+++ DATA TO PROCESS +++

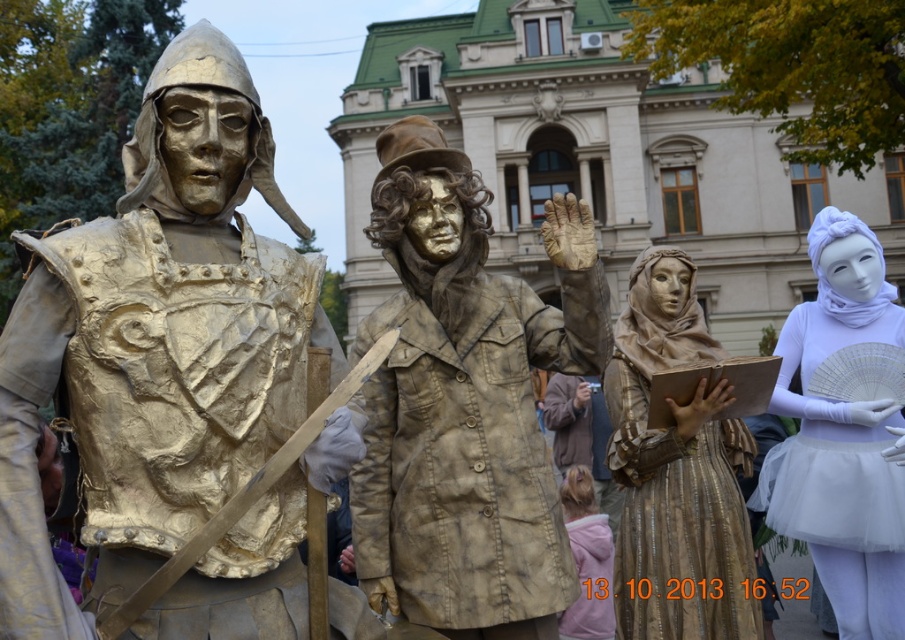
You are a street performer who wants to choose a costume for a performance. You have two options in front of you, the gold textured coat at center and the gold textured fabric dress at center. Which costume would you pick if you want to appear more imposing?

The gold textured coat at center is larger in size than the gold textured fabric dress at center, so you should choose the gold textured coat at center to appear more imposing.

You are a photographer planning to take a photo of the gold textured fabric dress at center and the white tulle skirt at right. To ensure both are in frame, should you position your camera to the left or right of the statues?

You should position your camera to the right of the statues because the gold textured fabric dress at center is to the left of white tulle skirt at right, so placing the camera to the right will allow both to be captured in the frame.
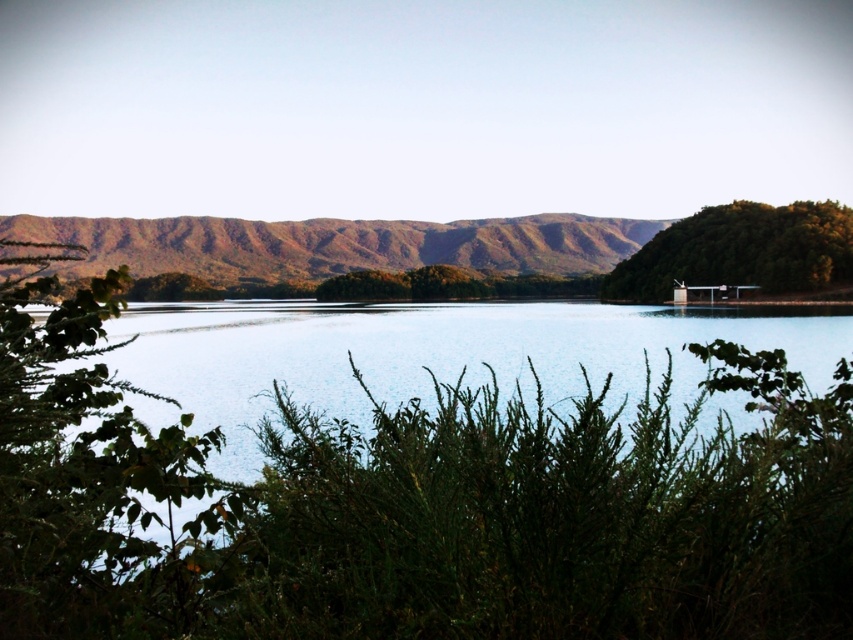
What do you see at coordinates (430, 356) in the screenshot? I see `clear blue water at center` at bounding box center [430, 356].

Does clear blue water at center have a greater width compared to green leafy bush at left?

Yes, clear blue water at center is wider than green leafy bush at left.

Who is more distant from viewer, (669, 356) or (181, 611)?

Positioned behind is point (181, 611).

You are a GUI agent. You are given a task and a screenshot of the screen. Output one action in this format:
    pyautogui.click(x=<x>, y=<y>)
    Task: Click on the clear blue water at center
    
    Given the screenshot: What is the action you would take?
    pyautogui.click(x=430, y=356)

Who is positioned more to the right, green leafy bush at left or brown textured mountain at center?

From the viewer's perspective, green leafy bush at left appears more on the right side.

Where is `green leafy bush at left`? green leafy bush at left is located at coordinates (96, 477).

Between point (12, 540) and point (386, 236), which one is positioned behind?

Point (386, 236)

This screenshot has height=640, width=853. Identify the location of green leafy bush at left. (96, 477).

Does clear blue water at center have a smaller size compared to brown textured mountain at center?

Indeed, clear blue water at center has a smaller size compared to brown textured mountain at center.

In the scene shown: Does clear blue water at center appear under brown textured mountain at center?

Yes, clear blue water at center is below brown textured mountain at center.

Measure the distance between point (178, 362) and camera.

Point (178, 362) and camera are 64.76 meters apart.

This screenshot has height=640, width=853. Find the location of `clear blue water at center`. clear blue water at center is located at coordinates (430, 356).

+++

Please reproduce all of the material above word for word, leaving out the pictures.

You are a street performer who wants to choose a costume for a performance. You have two options in front of you, the gold textured coat at center and the gold textured fabric dress at center. Which costume would you pick if you want to appear more imposing?

The gold textured coat at center is larger in size than the gold textured fabric dress at center, so you should choose the gold textured coat at center to appear more imposing.

You are a photographer planning to take a photo of the gold textured fabric dress at center and the white tulle skirt at right. To ensure both are in frame, should you position your camera to the left or right of the statues?

You should position your camera to the right of the statues because the gold textured fabric dress at center is to the left of white tulle skirt at right, so placing the camera to the right will allow both to be captured in the frame.
What do you see at coordinates (430, 356) in the screenshot? I see `clear blue water at center` at bounding box center [430, 356].

Does clear blue water at center have a greater width compared to green leafy bush at left?

Yes, clear blue water at center is wider than green leafy bush at left.

Who is more distant from viewer, (669, 356) or (181, 611)?

Positioned behind is point (181, 611).

You are a GUI agent. You are given a task and a screenshot of the screen. Output one action in this format:
    pyautogui.click(x=<x>, y=<y>)
    Task: Click on the clear blue water at center
    
    Given the screenshot: What is the action you would take?
    pyautogui.click(x=430, y=356)

Who is positioned more to the right, green leafy bush at left or brown textured mountain at center?

From the viewer's perspective, green leafy bush at left appears more on the right side.

Where is `green leafy bush at left`? green leafy bush at left is located at coordinates (96, 477).

Between point (12, 540) and point (386, 236), which one is positioned behind?

Point (386, 236)

This screenshot has height=640, width=853. Identify the location of green leafy bush at left. (96, 477).

Does clear blue water at center have a smaller size compared to brown textured mountain at center?

Indeed, clear blue water at center has a smaller size compared to brown textured mountain at center.

In the scene shown: Does clear blue water at center appear under brown textured mountain at center?

Yes, clear blue water at center is below brown textured mountain at center.

Measure the distance between point (178, 362) and camera.

Point (178, 362) and camera are 64.76 meters apart.

This screenshot has height=640, width=853. Find the location of `clear blue water at center`. clear blue water at center is located at coordinates (430, 356).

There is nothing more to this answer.